Exercise requirements ▸
The records follow. Transcribe only the lines from the line containing "window: (17, 146) -> (29, 180), moved" through the end, both ends included, and leave out the pictures.
-- Opening Marker --
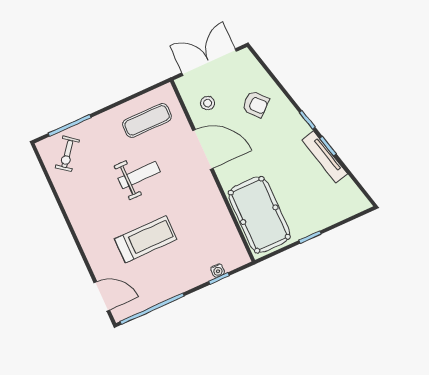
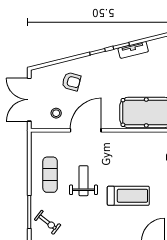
armchair: (255, 104) -> (71, 82), turned 57
exercise mat: (147, 120) -> (50, 175), moved
tv unit: (325, 157) -> (133, 50), width x0.71
treadmill: (146, 239) -> (128, 196), turned 90

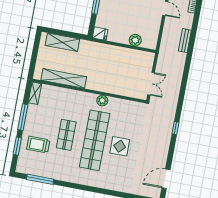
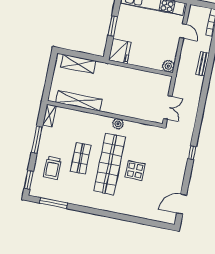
fridge: (100, 34) -> (120, 51), width x1.88, depth x1.34
plant: (135, 40) -> (168, 66), moved
trolley: (38, 145) -> (52, 168), turned -90
window: (17, 146) -> (29, 180), moved

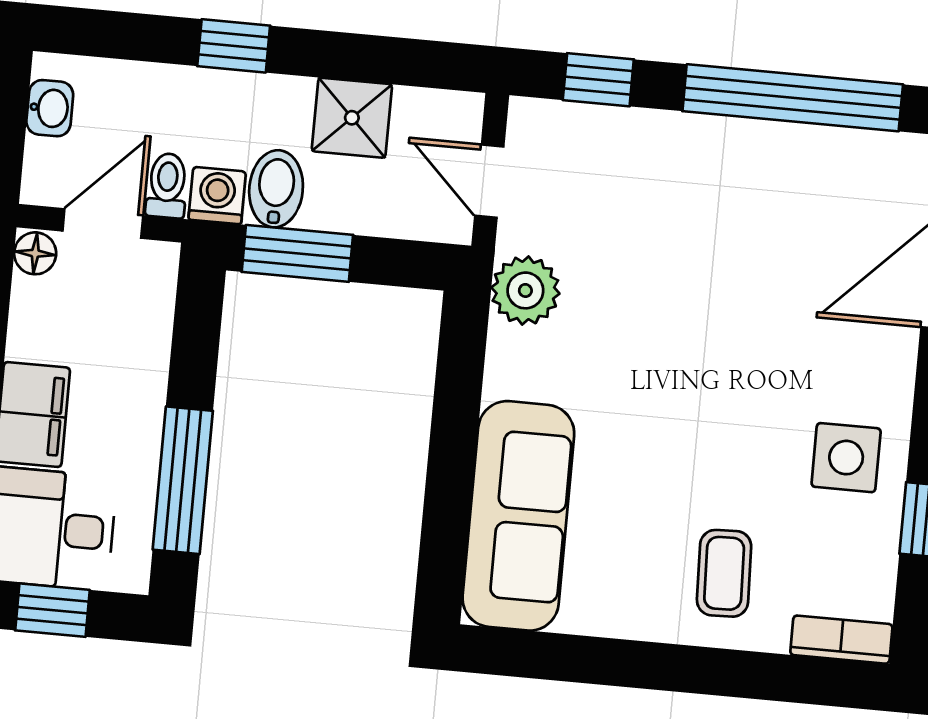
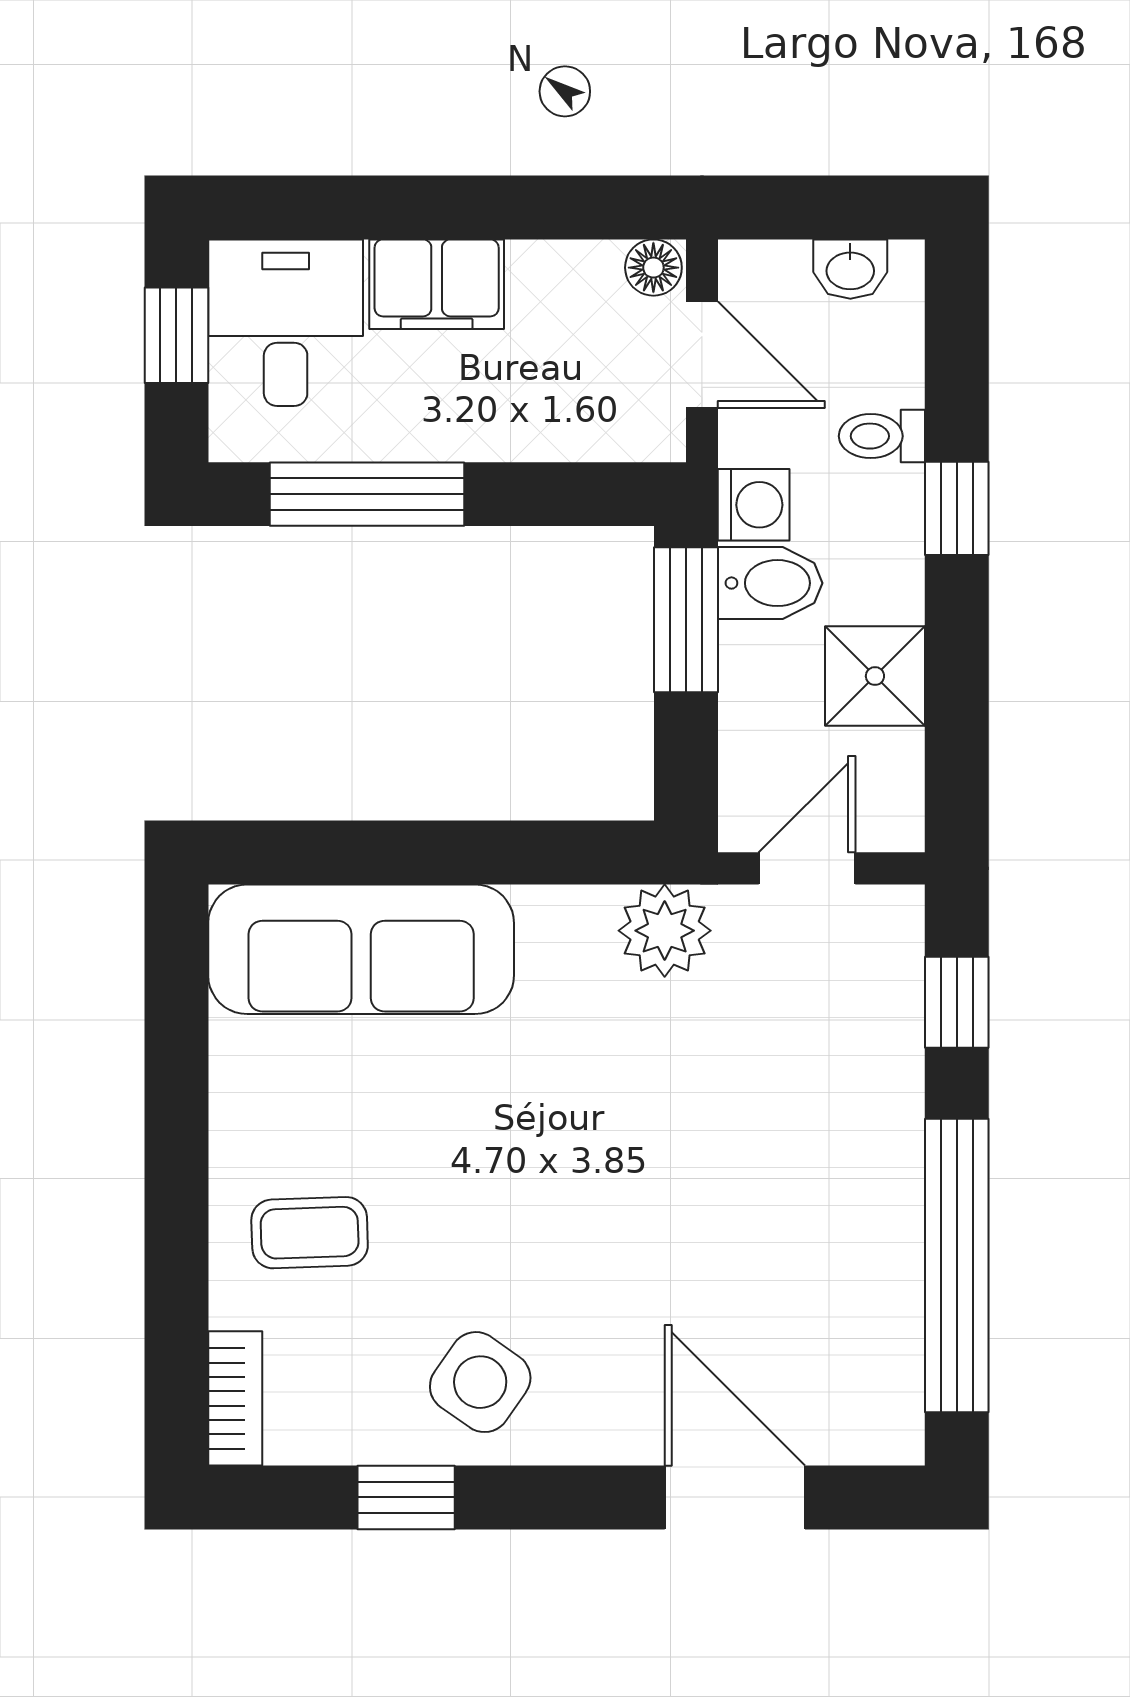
toilet: (167, 186) -> (882, 436), moved, turned 180
side table: (846, 458) -> (480, 1382), turned 35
-- Closing Marker --
Output for this exercise ▸
window: (17, 146) -> (29, 180), moved

toilet: (167, 186) -> (882, 436), moved, turned 180
side table: (846, 458) -> (480, 1382), turned 35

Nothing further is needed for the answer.